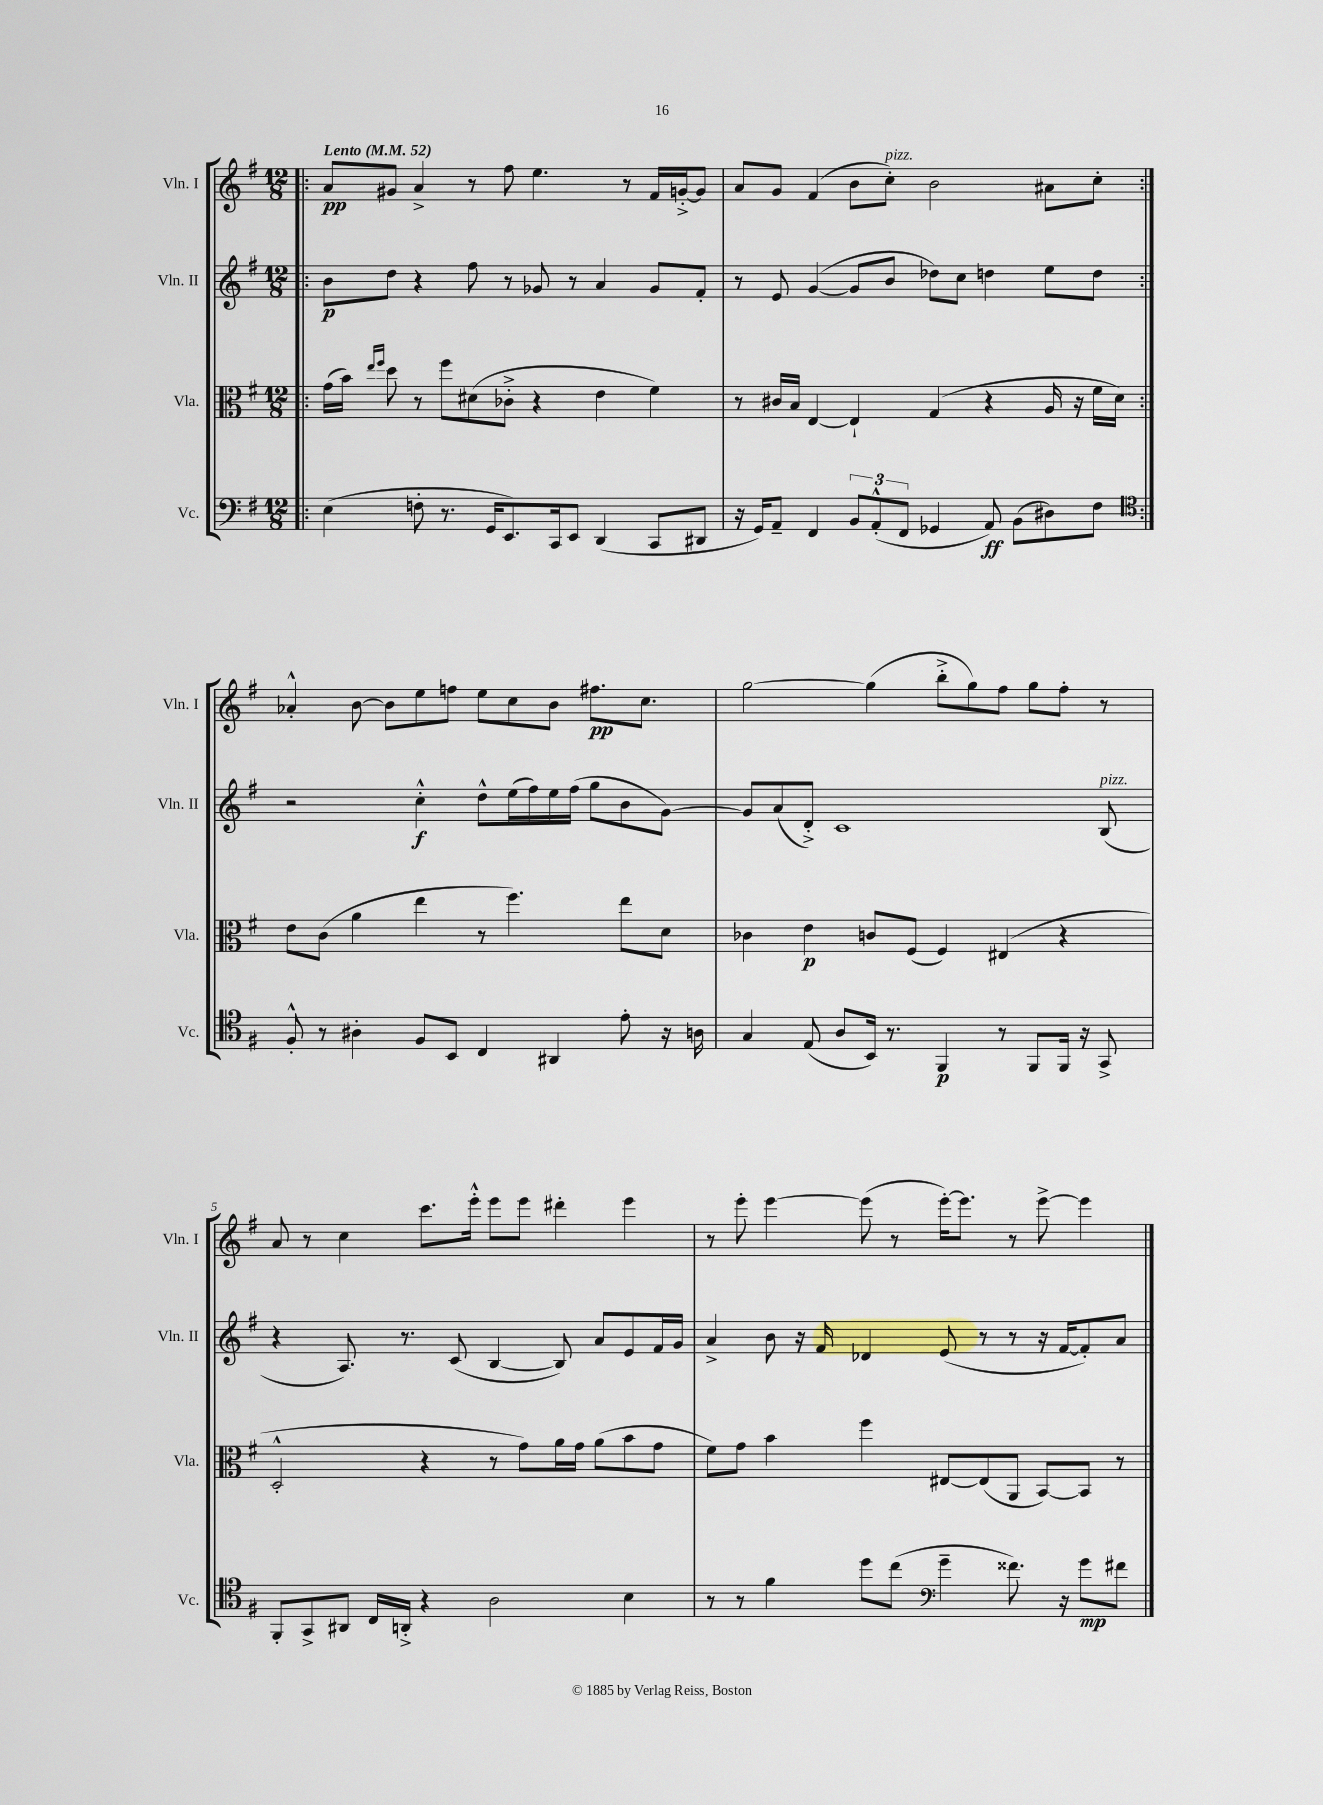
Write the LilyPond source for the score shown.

<<
\new StaffGroup <<
\new Staff = "s0" \with { instrumentName = "Vln. I" shortInstrumentName = "Vln. I" } {
    \clef treble \key g \major \numericTimeSignature \time 12/8 \tempo "Lento" 4 = 52
    \repeat volta 2 { \bar ".|:" a'8\pp gis'8 a'4-> r8 fis''8 e''4. r8 fis'16 g'16~-.-> g'8 |
    a'8 g'8 fis'4( b'8 c''8-.^\markup { \italic "pizz." }) b'2 ais'8 c''8-. | }
    aes'4-.-^ b'8~ b'8 e''8 f''8 e''8 c''8 b'8 fis''8.\pp c''8. |
    g''2~ g''4( b''8-.-> g''8) fis''8 g''8 fis''8-. r8 |
    a'8 r8 c''4 c'''8. e'''16-.-^ e'''8 e'''8 dis'''4-. e'''4 |
    r8 e'''8-. e'''4~ e'''8( r8 e'''16~-.) e'''8. r8 e'''8~-> e'''4 \bar "|." |
}
\new Staff = "s1" \with { instrumentName = "Vln. II" shortInstrumentName = "Vln. II" } {
    \clef treble \key g \major \numericTimeSignature \time 12/8
    \repeat volta 2 { \bar ".|:" b'8\p d''8 r4 fis''8 r8 ges'8 r8 a'4 ges'8 fis'8-. |
    r8 e'8 g'4~( g'8 b'8 des''8) c''8 d''4 e''8 d''8 | }
    r2 c''4-.-^\f d''8-^ e''16( fis''16) e''16 fis''16( g''8 b'8 g'8~) |
    g'8 a'8( d'8-.->) c'1 b8^\markup { \italic "pizz." }( |
    r4 a8.) r8. c'8( b4~ b8) a'8 e'8 fis'16 g'16 |
    a'4-> b'8 r16 fis'16 des'4 e'8( r8 r8 r16 fis'16~ fis'8-.) a'8 \bar "|." |
}
\new Staff = "s2" \with { instrumentName = "Vla." shortInstrumentName = "Vla." } {
    \clef alto \key g \major \numericTimeSignature \time 12/8
    \repeat volta 2 { \bar ".|:" g'16( b'16) \grace { e''16 fis''16 } d''8 r8 fis''8 dis'8( ces'8-.-> r4 e'4 fis'4) |
    r8 cis'16 b16 e4~ e4-! g4( r4 a16 r16 fis'16 d'16) | }
    e'8 c'8( a'4 e''4 r8 fis''4.) e''8 d'8 |
    ces'4 e'4\p c'8 fis8( fis4) eis4( r4 |
    d2-.-^ r4 r8 g'8) a'16 g'16 a'8( b'8 g'8 |
    fis'8) g'8 b'4 fis''4 eis8~ eis8( a,8 b,8~) b,8 r8 \bar "|." |
}
\new Staff = "s3" \with { instrumentName = "Vc." shortInstrumentName = "Vc." } {
    \clef bass \key g \major \numericTimeSignature \time 12/8
    \repeat volta 2 { \bar ".|:" e4( f8-. r8. g,16 e,8.) c,16 e,8 d,4( c,8 dis,8 |
    r16 g,16) a,8-- fis,4 \tuplet 3/2 { b,8 a,8-.-^( fis,8 } ges,4 a,8\ff) b,8( dis8) fis8 | }
    \clef tenor fis8-.-^ r8 ais4-. fis8 b,8 c4 ais,4 e'8-. r16 a16 |
    g4 e8( a8 b,16) r8. fis,4\p r8 fis,8 fis,16 r16 g,8-> |
    fis,8-. g,8-> ais,8 c16 a,16-.-> r4 a2 b4 |
    r8 r8 fis'4 d''8 c''8( \clef bass g'4-- fisis'8.) r16 g'8\mp fis'8 \bar "|." |
}
>>
>>
\layout { \context { \Score \override BarNumber.break-visibility = ##(#f #t #t) barNumberVisibility = #(every-nth-bar-number-visible 5) } }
********************
## Problem description:
From the rows above, keep only the lines that contain the string "bass", and copy each one unchanged.

## Answer to this exercise:
    \clef bass \key g \major \numericTimeSignature \time 12/8
    r8 r8 fis'4 d''8 c''8( \clef bass g'4-- fisis'8.) r16 g'8\mp fis'8 \bar "|." |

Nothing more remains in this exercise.